Extracted entries START

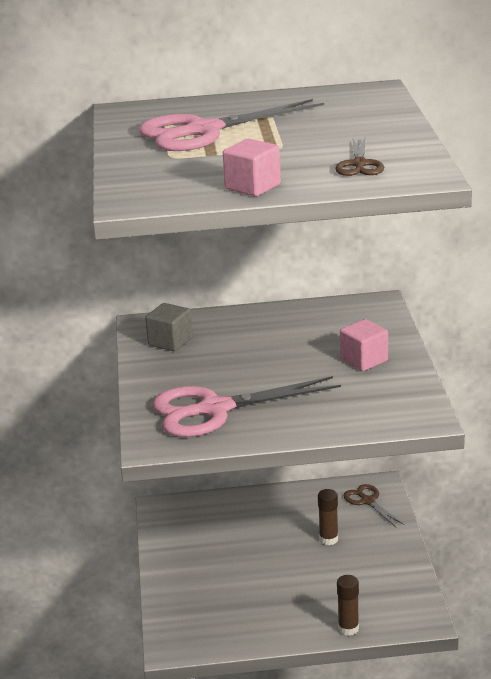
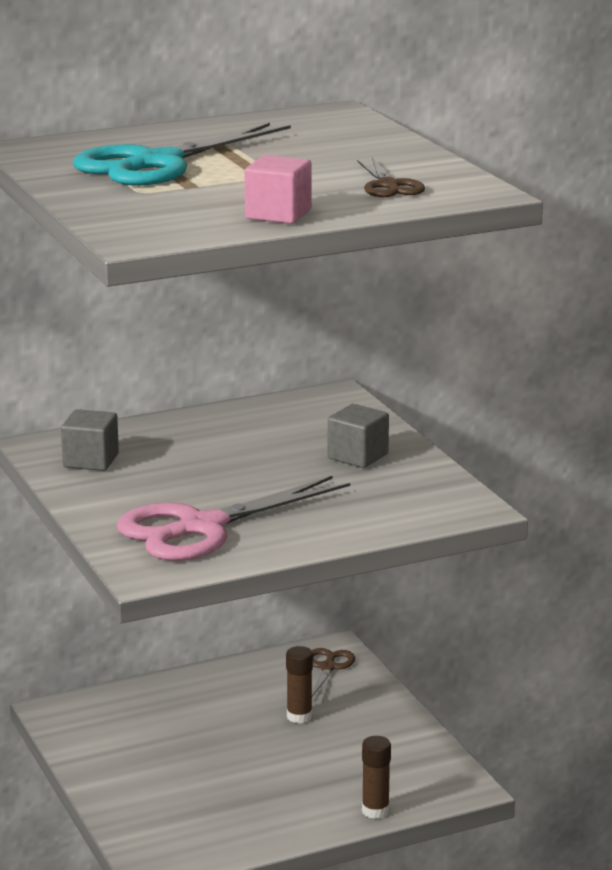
camera: 20 degrees left, 5 degrees down
pink scissors [139,99,324,151] -> turquoise scissors [73,123,291,185]
pink cube [340,319,388,371] -> grey cube [328,404,389,468]
brown scissors [343,484,404,527] -> brown scissors turned 60 degrees clockwise [311,648,355,703]

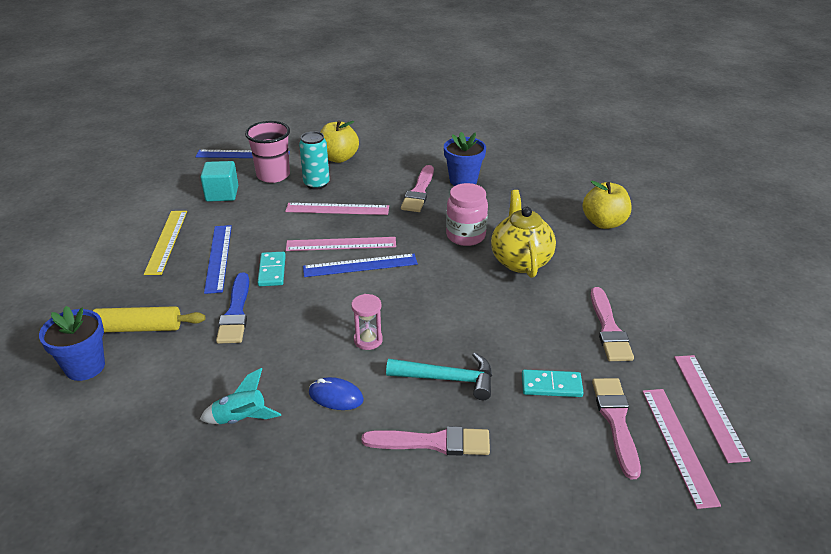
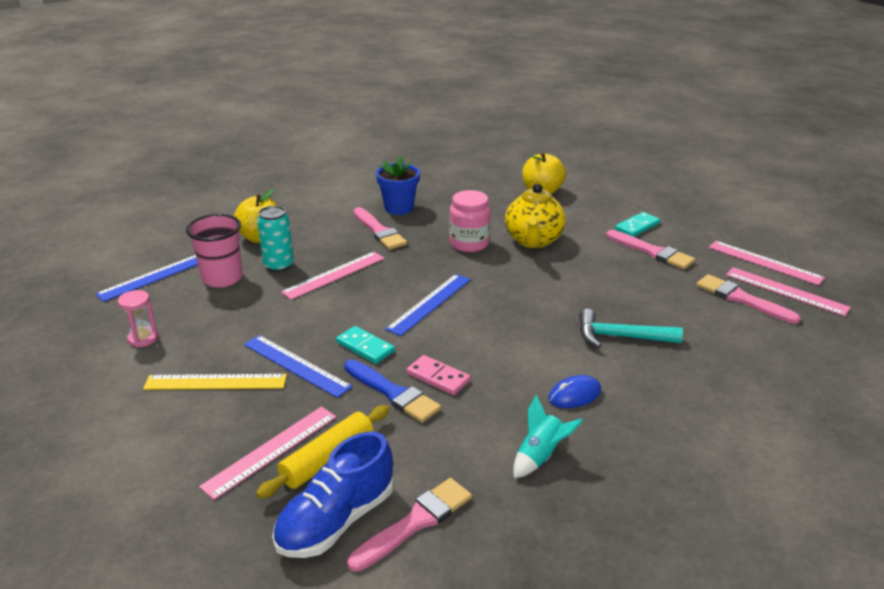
camera: 45 degrees left, 5 degrees down
blue flower pot [39,306,105,381] -> blue shoe [272,431,394,558]
yellow ruler [144,211,187,275] -> yellow ruler turned 45 degrees counterclockwise [143,374,287,390]
turquoise cube [200,161,238,202] -> none
pink ruler [286,237,396,251] -> pink ruler moved to [199,406,336,500]
pink hourglass [351,294,383,350] -> pink hourglass moved to [118,290,158,348]
pink brush [362,426,490,456] -> pink brush moved to [347,478,472,572]
turquoise hammer [386,353,492,400] -> turquoise hammer turned 135 degrees counterclockwise [579,309,683,348]
yellow teapot [491,190,556,278] -> yellow teapot turned 120 degrees counterclockwise [505,183,566,248]
turquoise domino [522,370,584,397] -> turquoise domino moved to [615,212,660,237]
none -> pink domino [407,355,470,395]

Extracted entries END

• [Task goal]
Although the records contain pictures, the copy should consist of their text alone, reproduced exactly.

• [Written response]
camera: 20 degrees left, 5 degrees down
pink scissors [139,99,324,151] -> turquoise scissors [73,123,291,185]
pink cube [340,319,388,371] -> grey cube [328,404,389,468]
brown scissors [343,484,404,527] -> brown scissors turned 60 degrees clockwise [311,648,355,703]

camera: 45 degrees left, 5 degrees down
blue flower pot [39,306,105,381] -> blue shoe [272,431,394,558]
yellow ruler [144,211,187,275] -> yellow ruler turned 45 degrees counterclockwise [143,374,287,390]
turquoise cube [200,161,238,202] -> none
pink ruler [286,237,396,251] -> pink ruler moved to [199,406,336,500]
pink hourglass [351,294,383,350] -> pink hourglass moved to [118,290,158,348]
pink brush [362,426,490,456] -> pink brush moved to [347,478,472,572]
turquoise hammer [386,353,492,400] -> turquoise hammer turned 135 degrees counterclockwise [579,309,683,348]
yellow teapot [491,190,556,278] -> yellow teapot turned 120 degrees counterclockwise [505,183,566,248]
turquoise domino [522,370,584,397] -> turquoise domino moved to [615,212,660,237]
none -> pink domino [407,355,470,395]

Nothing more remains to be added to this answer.